## Work required
Look through the data below and return each line where "NAND" appears.

## Edit difference data
[Start of section]

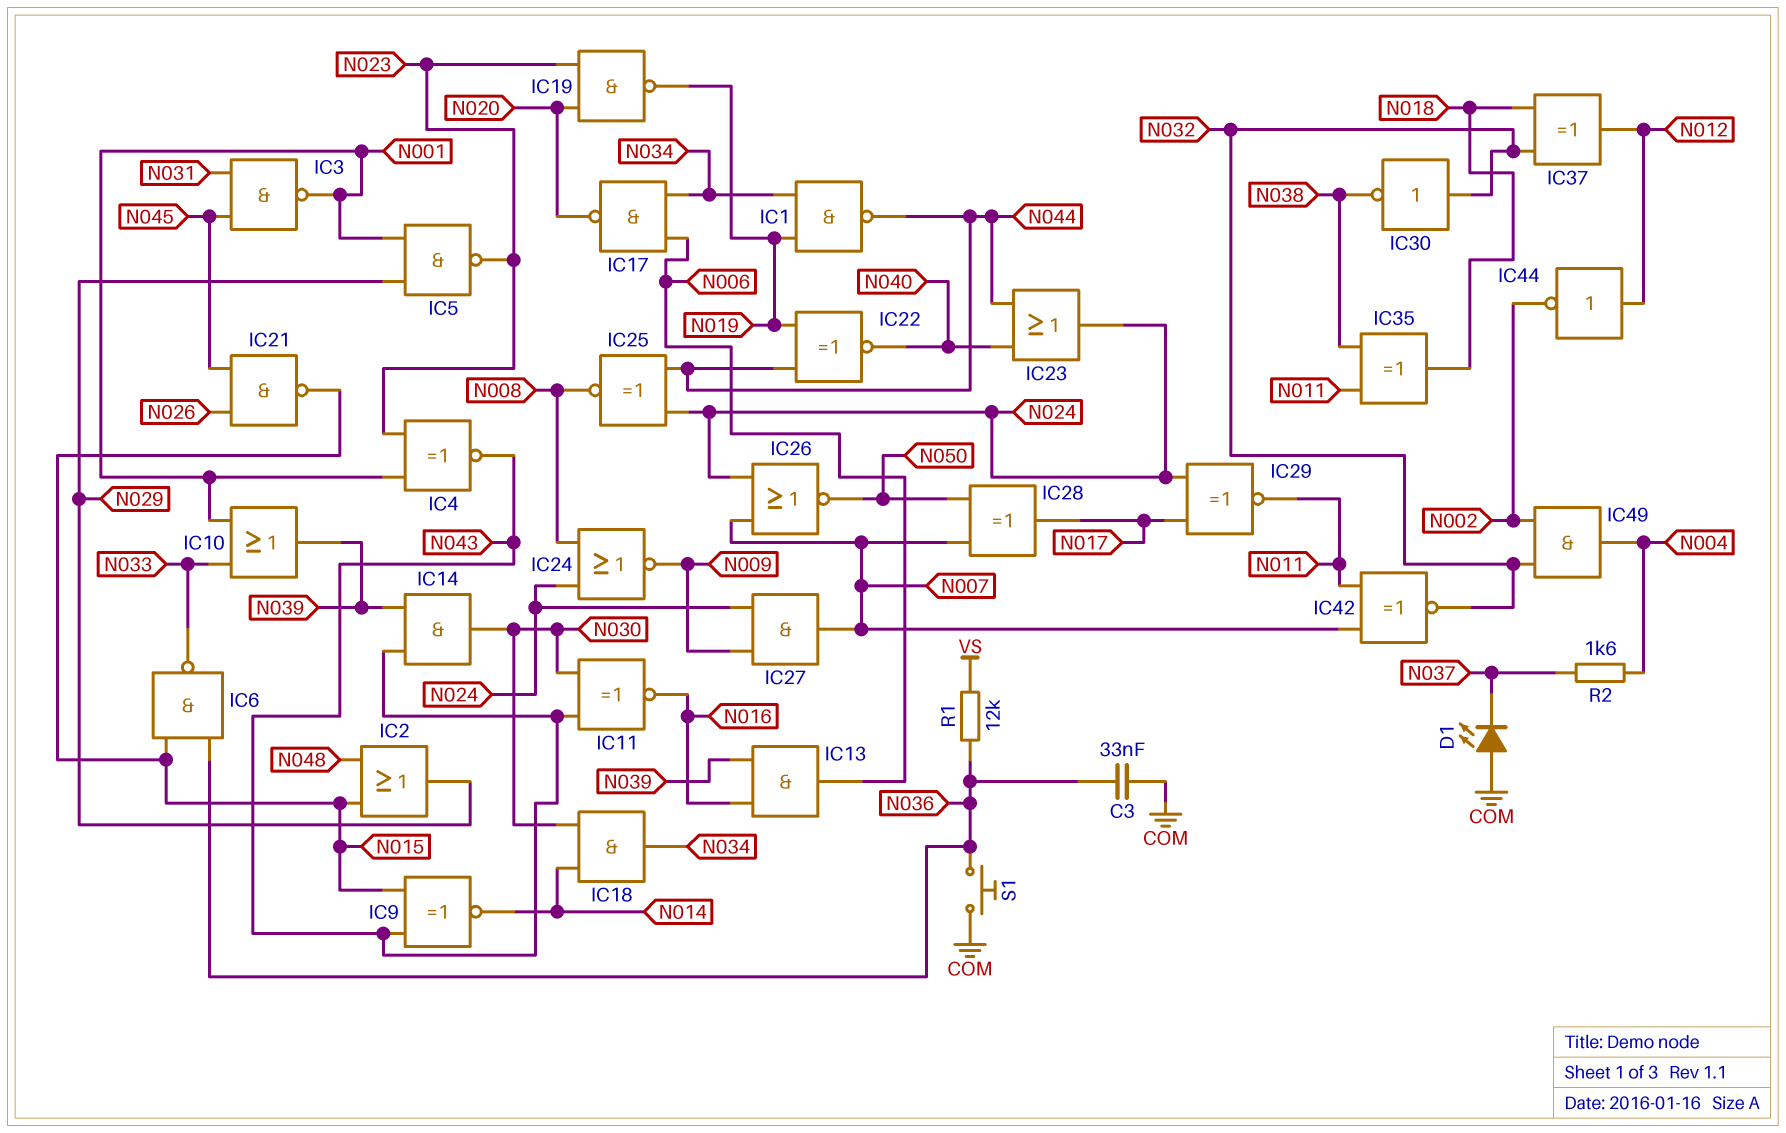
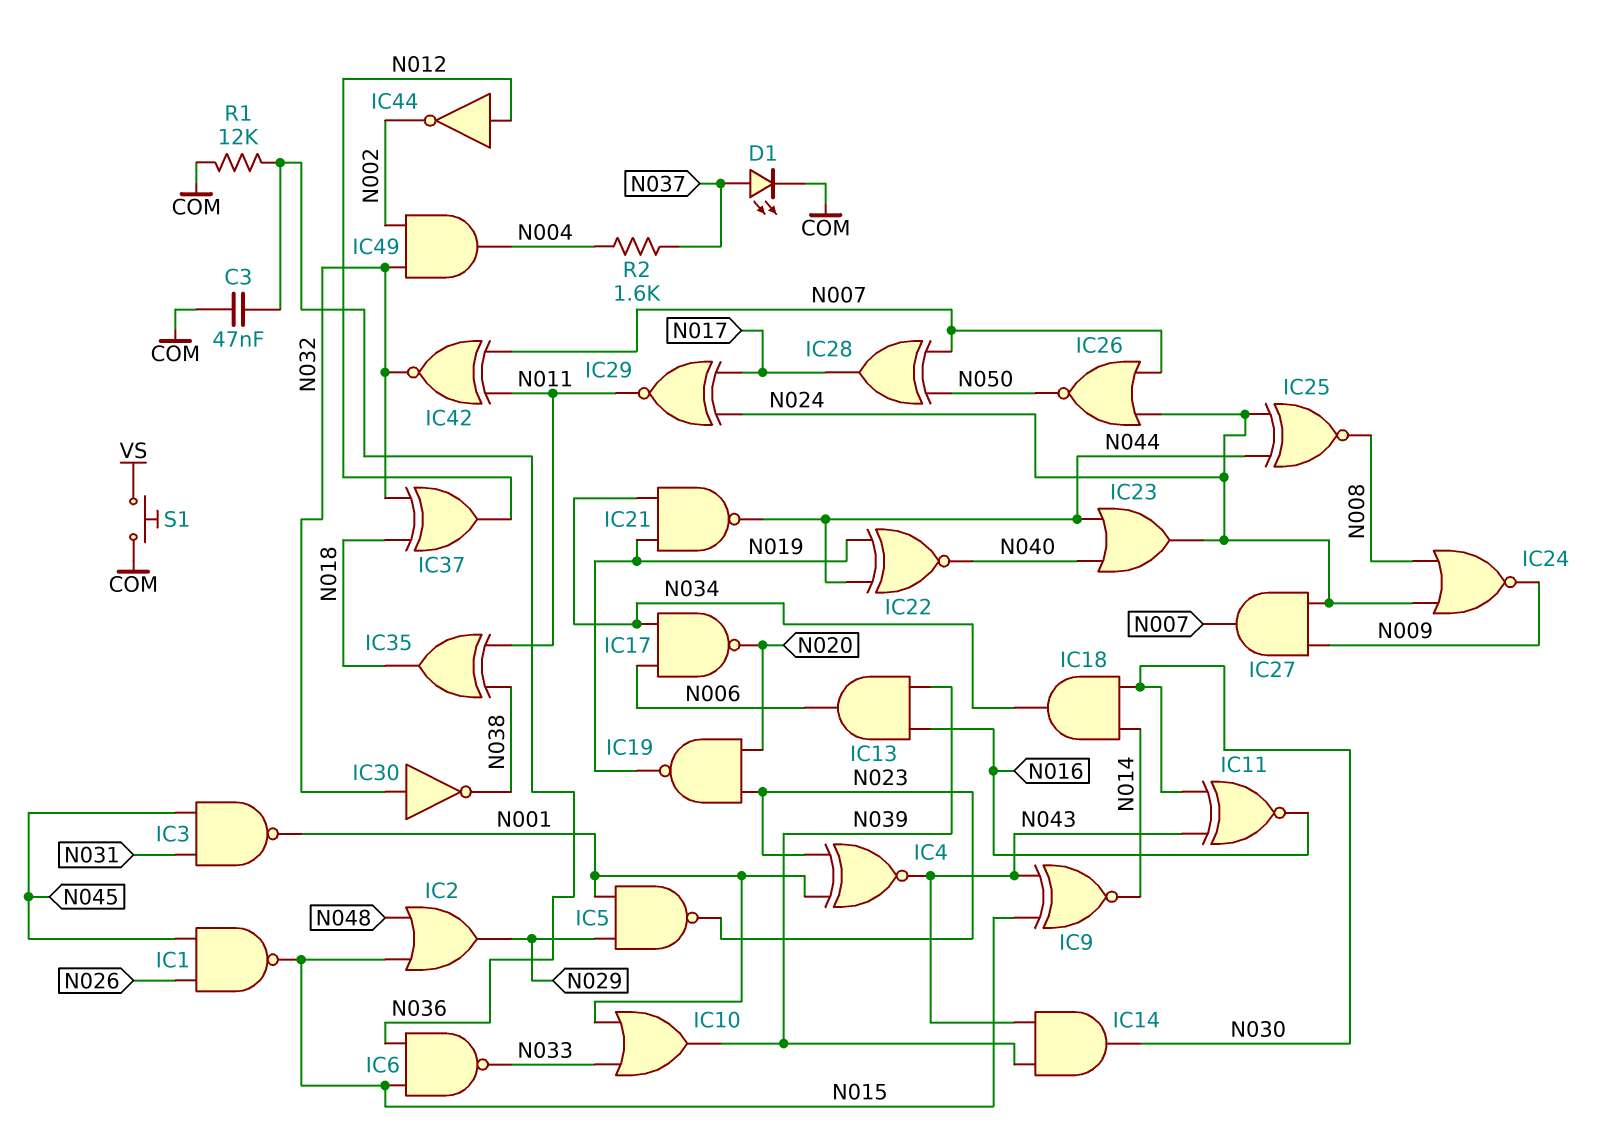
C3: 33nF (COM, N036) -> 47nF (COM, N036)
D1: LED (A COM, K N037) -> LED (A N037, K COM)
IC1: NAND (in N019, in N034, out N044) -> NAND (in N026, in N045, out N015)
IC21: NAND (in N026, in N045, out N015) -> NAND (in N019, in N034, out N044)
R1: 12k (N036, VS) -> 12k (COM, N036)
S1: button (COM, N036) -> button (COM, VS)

[End of section]

## Reply
IC1: NAND (in N019, in N034, out N044) -> NAND (in N026, in N045, out N015)
IC21: NAND (in N026, in N045, out N015) -> NAND (in N019, in N034, out N044)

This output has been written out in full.